Work item:
Without the pictures, give the records again exactly as they appear.

Excerpted data Start Marker

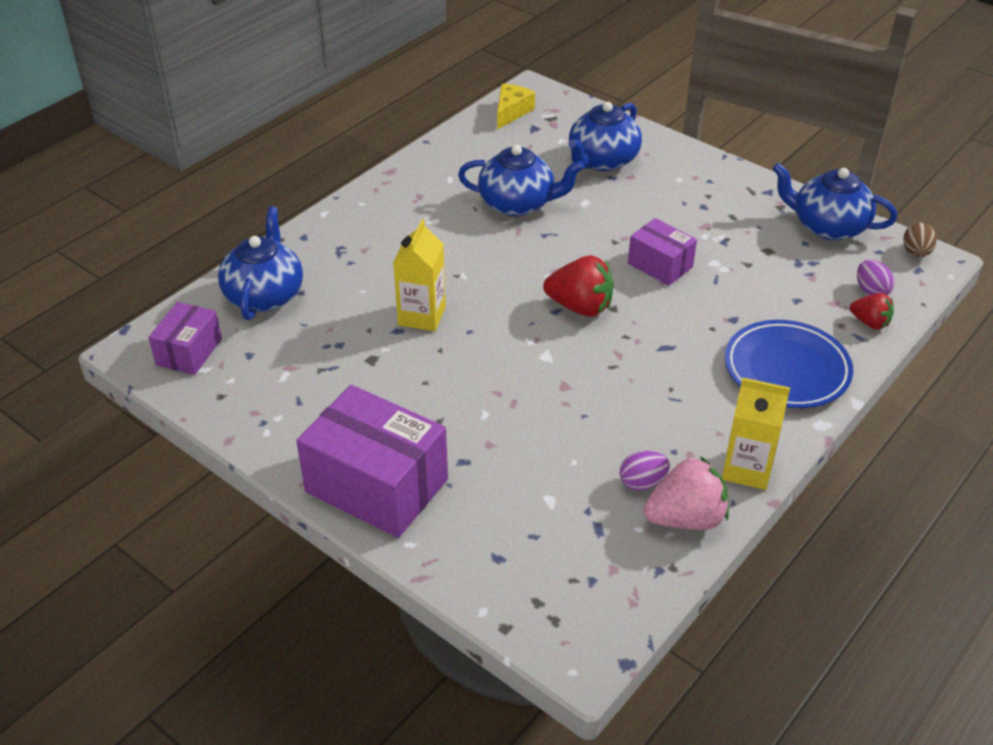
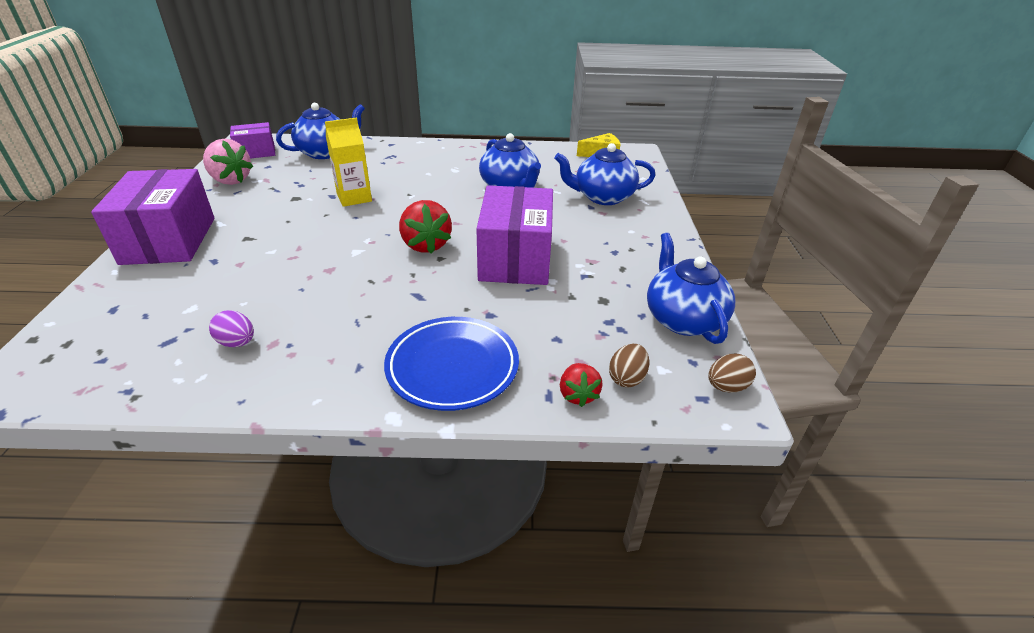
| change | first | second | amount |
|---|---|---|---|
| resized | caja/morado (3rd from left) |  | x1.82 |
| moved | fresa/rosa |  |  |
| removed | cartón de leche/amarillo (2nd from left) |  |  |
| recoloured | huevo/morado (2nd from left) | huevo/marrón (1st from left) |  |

Excerpted data End Marker

Exercise solution:
| change | first | second | amount |
|---|---|---|---|
| resized | caja/morado (3rd from left) |  | x1.82 |
| moved | fresa/rosa |  |  |
| removed | cartón de leche/amarillo (2nd from left) |  |  |
| recoloured | huevo/morado (2nd from left) | huevo/marrón (1st from left) |  |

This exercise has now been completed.